◆ **Written task**:
Render the stretch of data that opens with the line containing "armrest [131, 1027]" and closes with the line containing "pontoon [200, 195]", both ends included, as a Markdown table with the columns No. and Entry. Put a row number and the line in each row, and skip any blank lines.

◆ **Data for this task**:
══════

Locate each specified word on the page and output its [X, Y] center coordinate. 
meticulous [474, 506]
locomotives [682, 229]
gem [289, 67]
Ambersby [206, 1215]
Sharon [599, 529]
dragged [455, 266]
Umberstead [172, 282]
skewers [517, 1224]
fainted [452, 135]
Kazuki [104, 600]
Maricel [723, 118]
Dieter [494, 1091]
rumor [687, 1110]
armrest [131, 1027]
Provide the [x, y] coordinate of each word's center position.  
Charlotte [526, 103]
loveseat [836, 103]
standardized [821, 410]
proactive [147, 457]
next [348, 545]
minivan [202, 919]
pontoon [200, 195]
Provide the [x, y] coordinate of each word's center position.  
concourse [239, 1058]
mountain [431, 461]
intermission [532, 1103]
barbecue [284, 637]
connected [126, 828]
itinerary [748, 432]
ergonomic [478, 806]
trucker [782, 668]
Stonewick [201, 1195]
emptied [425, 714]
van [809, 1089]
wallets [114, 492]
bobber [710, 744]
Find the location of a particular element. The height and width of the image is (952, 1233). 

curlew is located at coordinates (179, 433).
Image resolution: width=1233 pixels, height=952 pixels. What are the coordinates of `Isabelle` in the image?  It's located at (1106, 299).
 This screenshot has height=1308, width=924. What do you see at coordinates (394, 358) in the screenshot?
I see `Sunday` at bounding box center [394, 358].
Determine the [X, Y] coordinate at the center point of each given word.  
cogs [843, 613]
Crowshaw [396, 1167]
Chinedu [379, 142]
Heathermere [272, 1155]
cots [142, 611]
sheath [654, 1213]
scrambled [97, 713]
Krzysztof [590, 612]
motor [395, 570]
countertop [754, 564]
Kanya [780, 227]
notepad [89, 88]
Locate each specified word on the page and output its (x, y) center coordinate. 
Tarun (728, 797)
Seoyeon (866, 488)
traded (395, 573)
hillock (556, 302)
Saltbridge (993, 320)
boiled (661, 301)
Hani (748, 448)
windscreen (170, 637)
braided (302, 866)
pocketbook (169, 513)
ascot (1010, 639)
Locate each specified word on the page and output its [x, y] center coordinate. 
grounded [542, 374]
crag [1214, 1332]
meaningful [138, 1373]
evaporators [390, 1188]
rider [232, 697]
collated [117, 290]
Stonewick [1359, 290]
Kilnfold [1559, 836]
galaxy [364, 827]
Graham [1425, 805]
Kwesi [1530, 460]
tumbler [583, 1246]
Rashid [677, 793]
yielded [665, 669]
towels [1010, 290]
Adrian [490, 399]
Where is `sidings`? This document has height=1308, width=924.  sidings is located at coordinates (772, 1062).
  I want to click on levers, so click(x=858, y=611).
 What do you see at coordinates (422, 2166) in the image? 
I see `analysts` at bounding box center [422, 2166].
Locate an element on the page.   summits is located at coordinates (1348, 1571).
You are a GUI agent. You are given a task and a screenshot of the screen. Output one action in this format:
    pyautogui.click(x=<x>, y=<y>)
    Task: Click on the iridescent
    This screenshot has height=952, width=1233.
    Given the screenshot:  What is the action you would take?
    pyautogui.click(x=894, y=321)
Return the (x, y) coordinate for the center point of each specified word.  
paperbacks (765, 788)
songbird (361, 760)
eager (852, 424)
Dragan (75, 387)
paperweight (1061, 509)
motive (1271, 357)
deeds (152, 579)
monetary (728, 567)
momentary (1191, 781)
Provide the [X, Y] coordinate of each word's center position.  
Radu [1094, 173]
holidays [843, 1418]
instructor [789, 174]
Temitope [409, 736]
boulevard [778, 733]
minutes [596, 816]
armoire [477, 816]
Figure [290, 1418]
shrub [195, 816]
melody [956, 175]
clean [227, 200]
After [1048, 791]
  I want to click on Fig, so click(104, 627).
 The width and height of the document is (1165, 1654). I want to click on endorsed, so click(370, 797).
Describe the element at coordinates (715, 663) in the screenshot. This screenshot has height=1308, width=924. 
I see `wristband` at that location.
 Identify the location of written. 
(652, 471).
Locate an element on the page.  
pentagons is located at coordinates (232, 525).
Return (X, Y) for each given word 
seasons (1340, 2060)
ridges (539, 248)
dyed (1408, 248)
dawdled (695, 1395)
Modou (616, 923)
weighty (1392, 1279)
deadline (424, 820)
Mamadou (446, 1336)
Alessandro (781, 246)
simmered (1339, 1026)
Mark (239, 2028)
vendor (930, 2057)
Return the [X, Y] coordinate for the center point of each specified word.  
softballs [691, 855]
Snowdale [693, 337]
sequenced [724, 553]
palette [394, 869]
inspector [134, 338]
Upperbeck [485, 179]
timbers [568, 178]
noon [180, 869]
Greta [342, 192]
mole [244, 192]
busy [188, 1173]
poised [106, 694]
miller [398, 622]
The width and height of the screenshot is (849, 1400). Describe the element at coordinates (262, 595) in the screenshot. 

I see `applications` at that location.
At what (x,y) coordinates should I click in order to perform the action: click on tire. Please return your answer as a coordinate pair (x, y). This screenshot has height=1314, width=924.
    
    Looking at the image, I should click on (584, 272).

══════

◆ **Response below**:
| No. | Entry |
|---|---|
| 1 | armrest [131, 1027] |
| 2 | Provide the [x, y] coordinate of each word's center position.   |
| 3 | Charlotte [526, 103] |
| 4 | loveseat [836, 103] |
| 5 | standardized [821, 410] |
| 6 | proactive [147, 457] |
| 7 | next [348, 545] |
| 8 | minivan [202, 919] |
| 9 | pontoon [200, 195] |